RECORDS FOR PROCESSING:
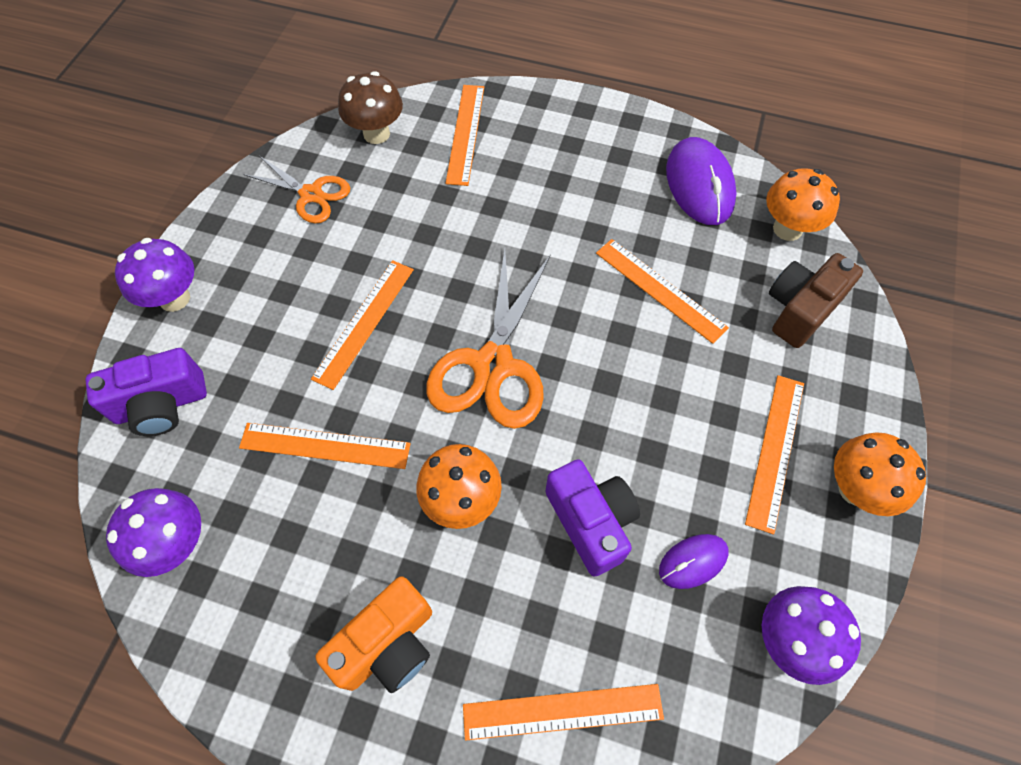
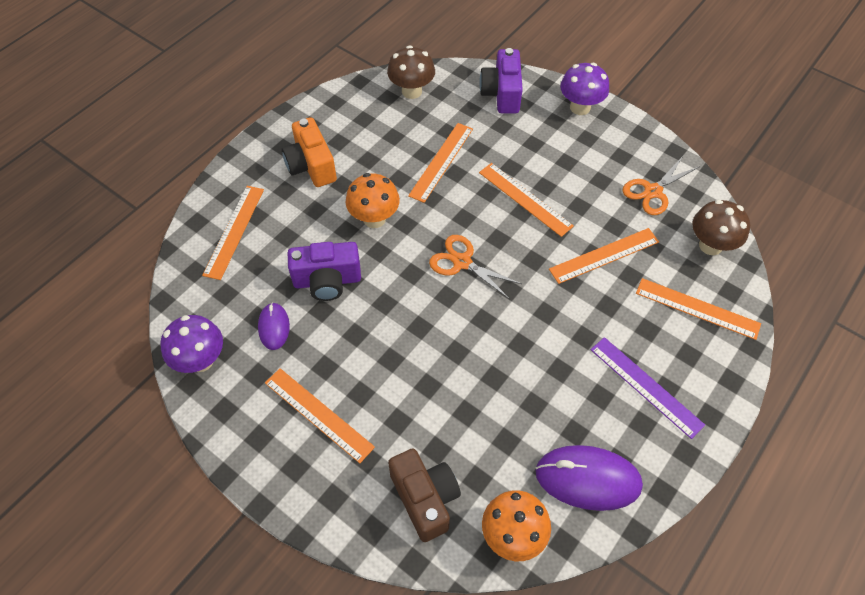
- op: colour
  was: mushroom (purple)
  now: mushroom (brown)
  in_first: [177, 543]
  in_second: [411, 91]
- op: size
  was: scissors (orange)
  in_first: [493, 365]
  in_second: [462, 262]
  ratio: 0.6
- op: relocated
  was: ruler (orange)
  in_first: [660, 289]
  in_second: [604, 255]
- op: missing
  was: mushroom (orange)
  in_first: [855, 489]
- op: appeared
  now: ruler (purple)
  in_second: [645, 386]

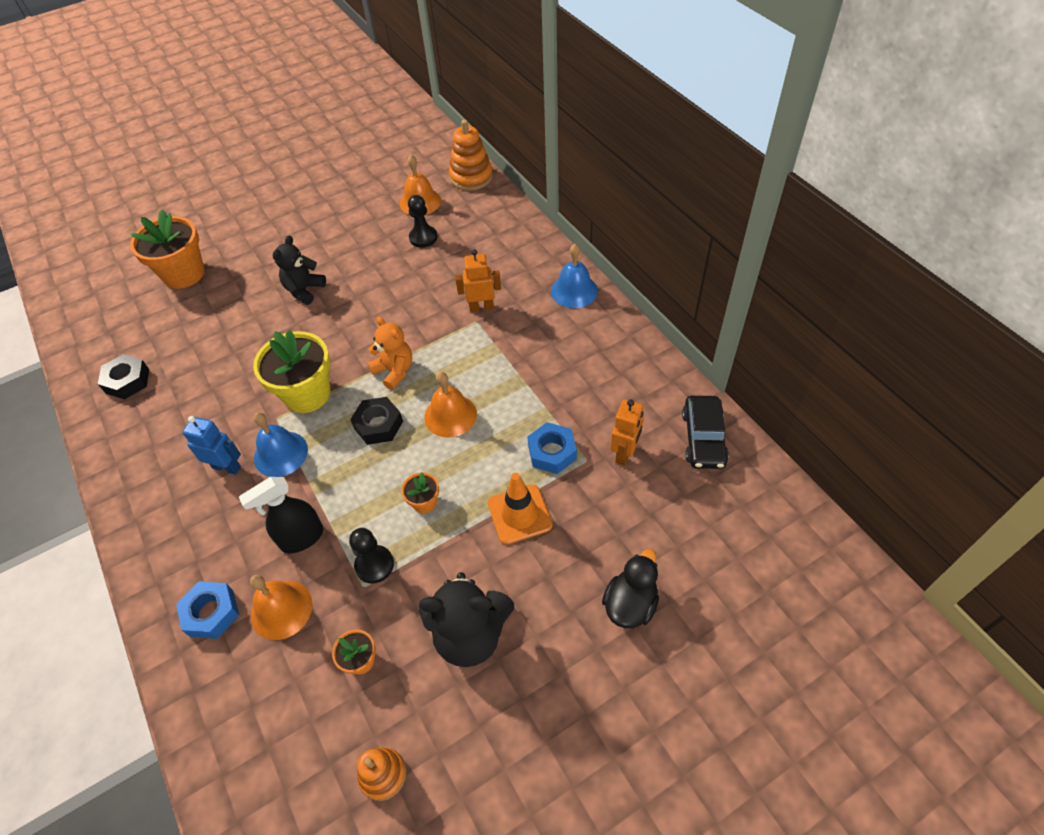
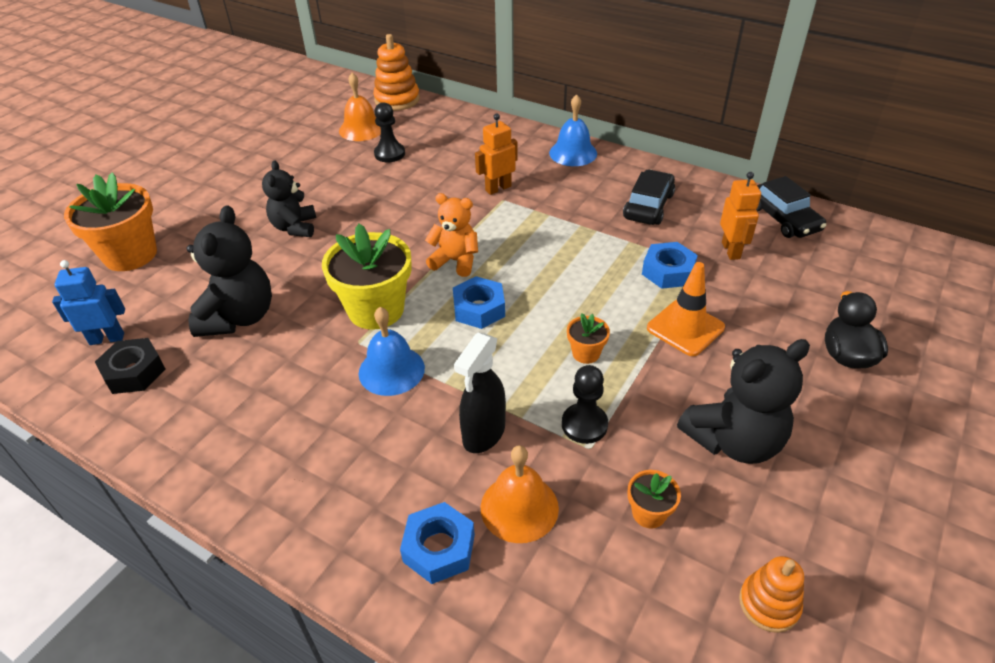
- op: relocated
  was: robot (blue)
  in_first: [227, 467]
  in_second: [107, 338]
- op: colour
  was: nut (black)
  now: nut (blue)
  in_first: [378, 425]
  in_second: [479, 309]
- op: missing
  was: bell (orange)
  in_first: [450, 415]
- op: appeared
  now: teddy bear (black)
  in_second: [239, 317]
- op: appeared
  now: car (black)
  in_second: [648, 206]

TASK GOAL: Repeat every entry above precisely, leaving each picture out.

RESPONSE AREA:
- op: colour
  was: mushroom (purple)
  now: mushroom (brown)
  in_first: [177, 543]
  in_second: [411, 91]
- op: size
  was: scissors (orange)
  in_first: [493, 365]
  in_second: [462, 262]
  ratio: 0.6
- op: relocated
  was: ruler (orange)
  in_first: [660, 289]
  in_second: [604, 255]
- op: missing
  was: mushroom (orange)
  in_first: [855, 489]
- op: appeared
  now: ruler (purple)
  in_second: [645, 386]

- op: relocated
  was: robot (blue)
  in_first: [227, 467]
  in_second: [107, 338]
- op: colour
  was: nut (black)
  now: nut (blue)
  in_first: [378, 425]
  in_second: [479, 309]
- op: missing
  was: bell (orange)
  in_first: [450, 415]
- op: appeared
  now: teddy bear (black)
  in_second: [239, 317]
- op: appeared
  now: car (black)
  in_second: [648, 206]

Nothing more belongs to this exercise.